## Exercise prompt
Below, find the line containing "pink box: 3 -> 1" and the line containing "white cylinder: 2 -> 1"; reproduce exactly those two and every line between them, omitting pictures.

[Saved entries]
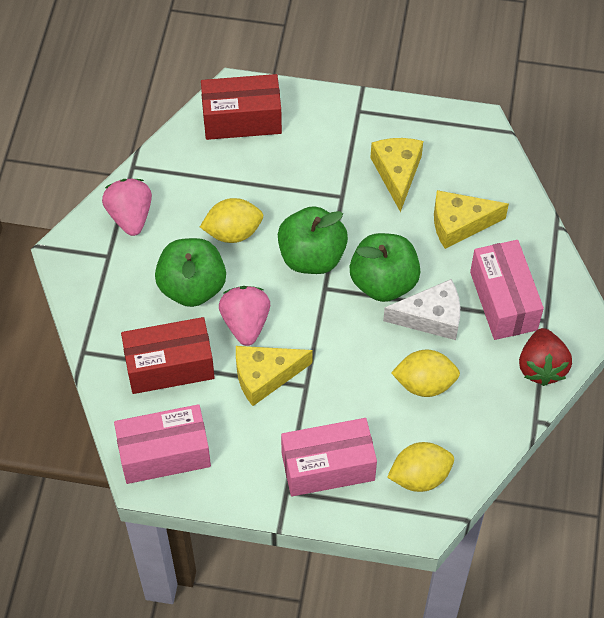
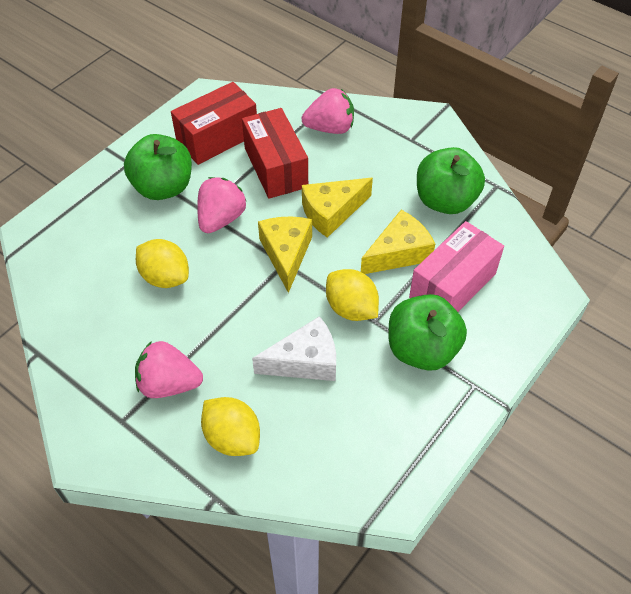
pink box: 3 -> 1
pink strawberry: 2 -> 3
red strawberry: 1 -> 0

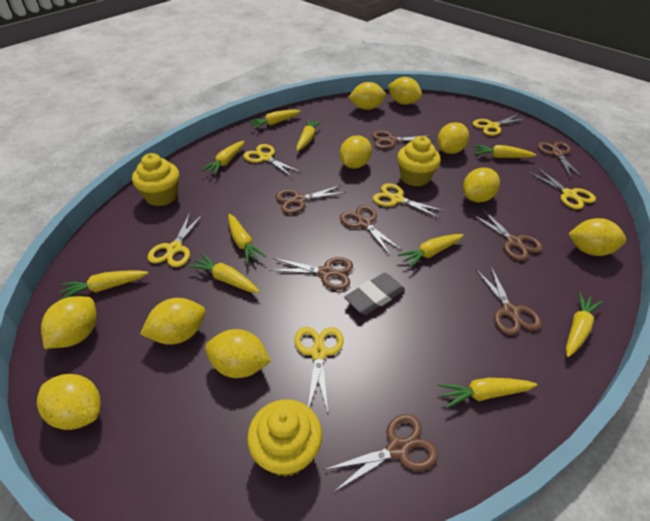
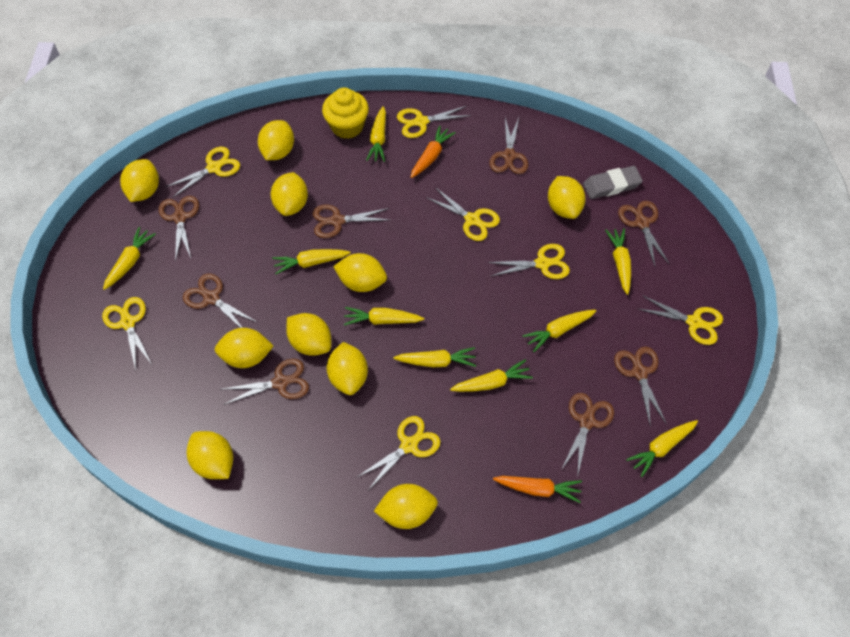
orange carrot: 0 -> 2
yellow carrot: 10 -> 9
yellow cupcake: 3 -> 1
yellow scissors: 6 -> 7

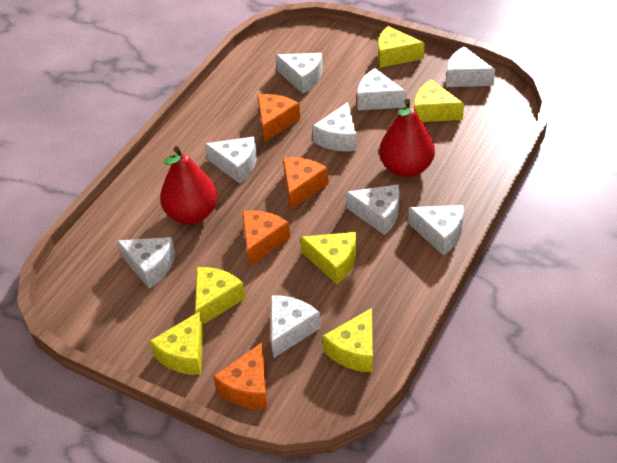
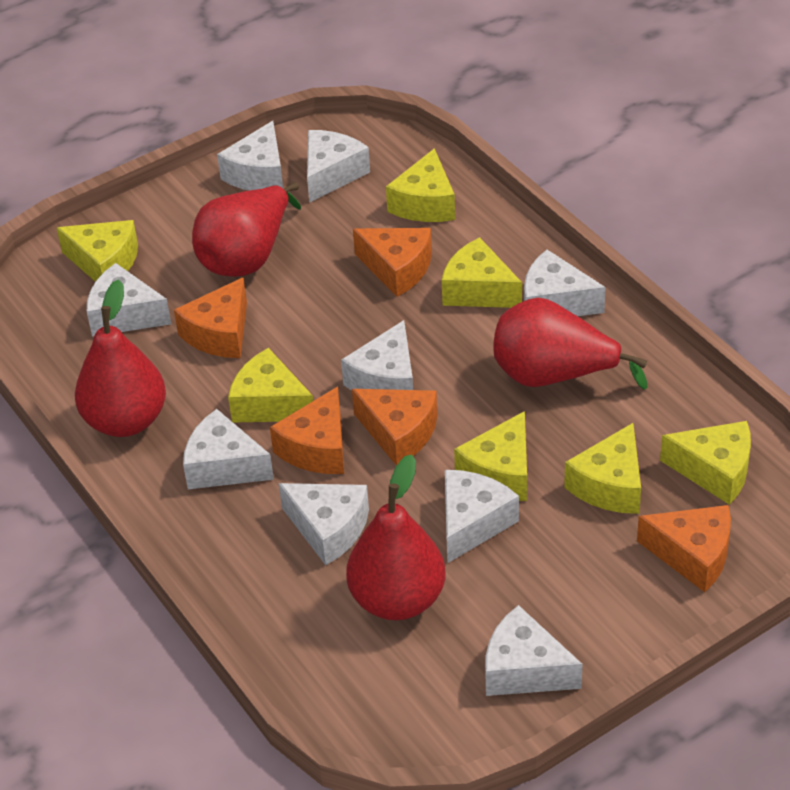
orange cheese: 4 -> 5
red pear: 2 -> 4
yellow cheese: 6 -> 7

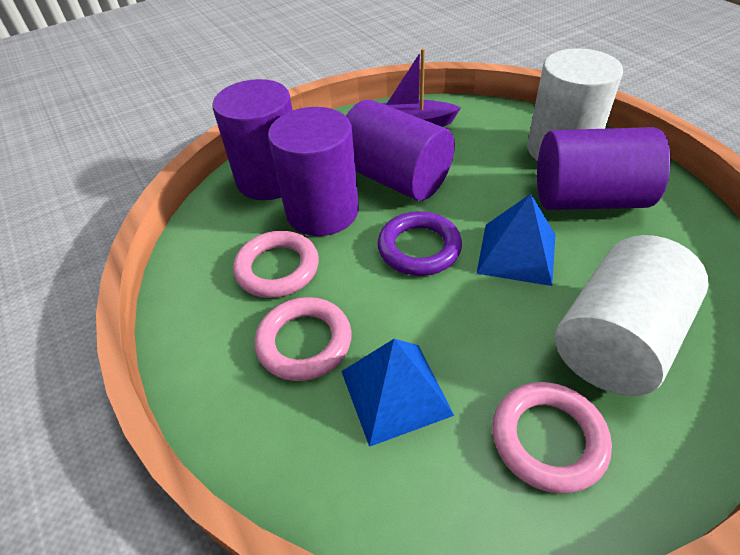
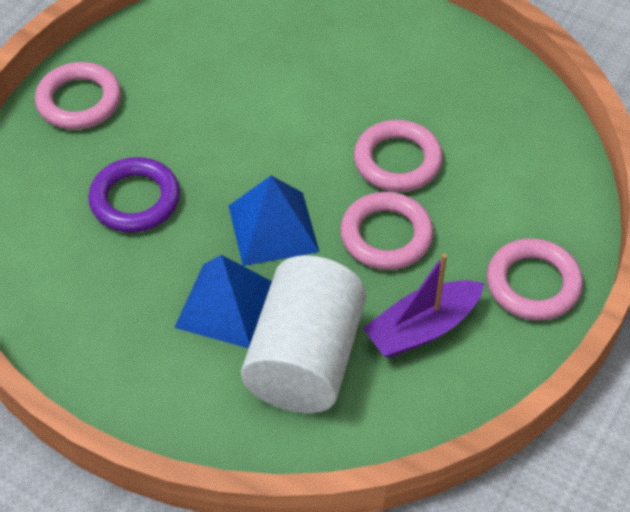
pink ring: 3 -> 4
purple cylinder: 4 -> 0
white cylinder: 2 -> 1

==

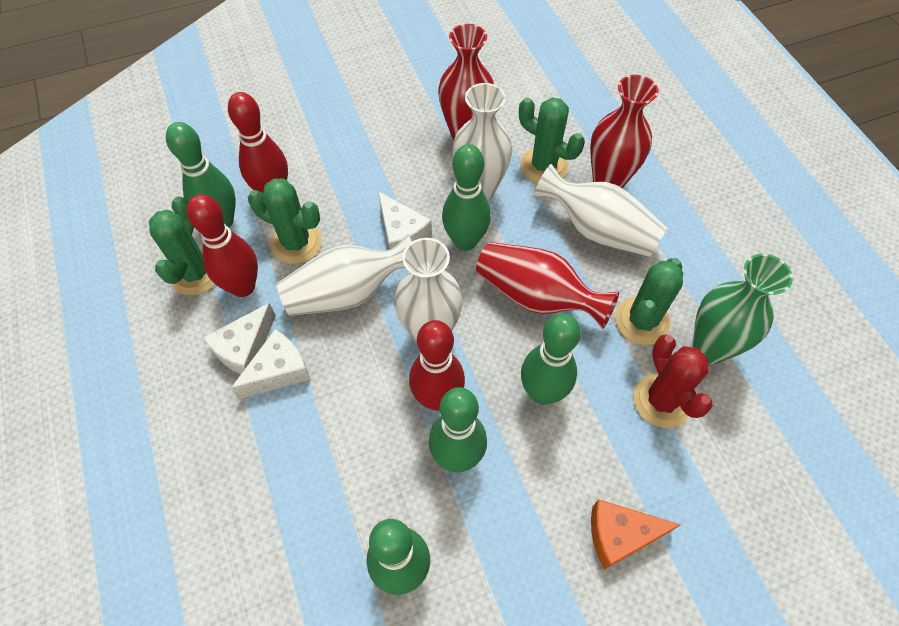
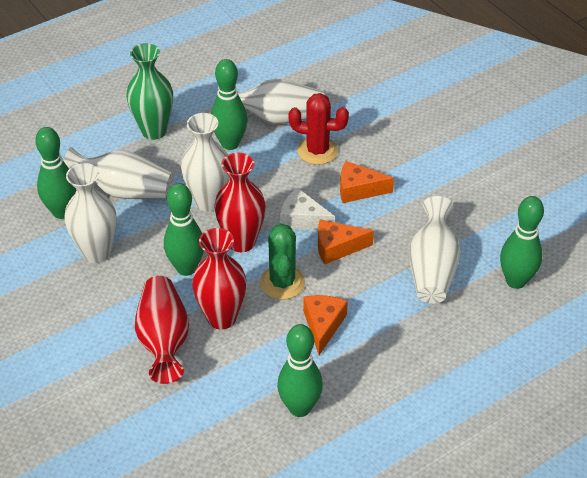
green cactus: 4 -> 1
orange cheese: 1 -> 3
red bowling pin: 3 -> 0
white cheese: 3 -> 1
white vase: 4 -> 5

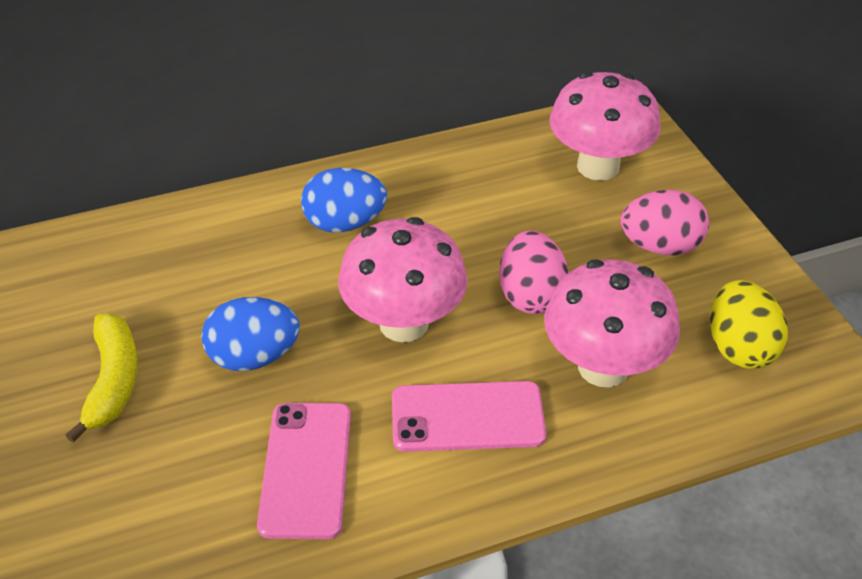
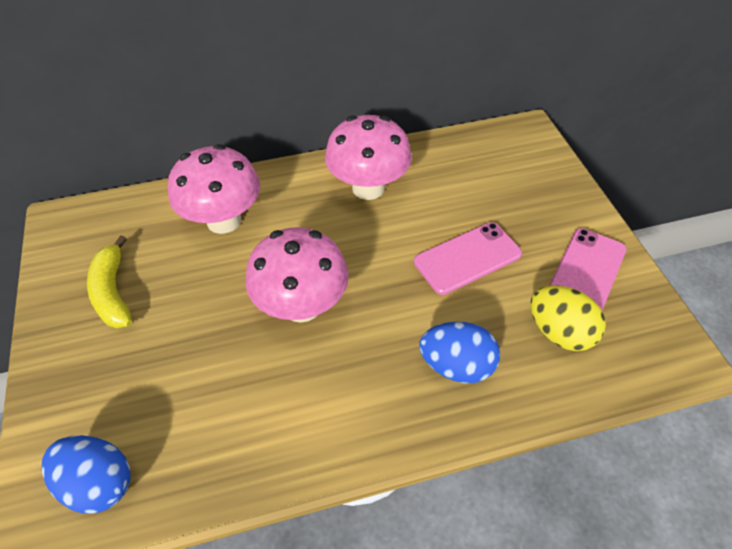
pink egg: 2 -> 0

## Solution to this task
pink box: 3 -> 1
pink strawberry: 2 -> 3
red strawberry: 1 -> 0

orange carrot: 0 -> 2
yellow carrot: 10 -> 9
yellow cupcake: 3 -> 1
yellow scissors: 6 -> 7

orange cheese: 4 -> 5
red pear: 2 -> 4
yellow cheese: 6 -> 7

pink ring: 3 -> 4
purple cylinder: 4 -> 0
white cylinder: 2 -> 1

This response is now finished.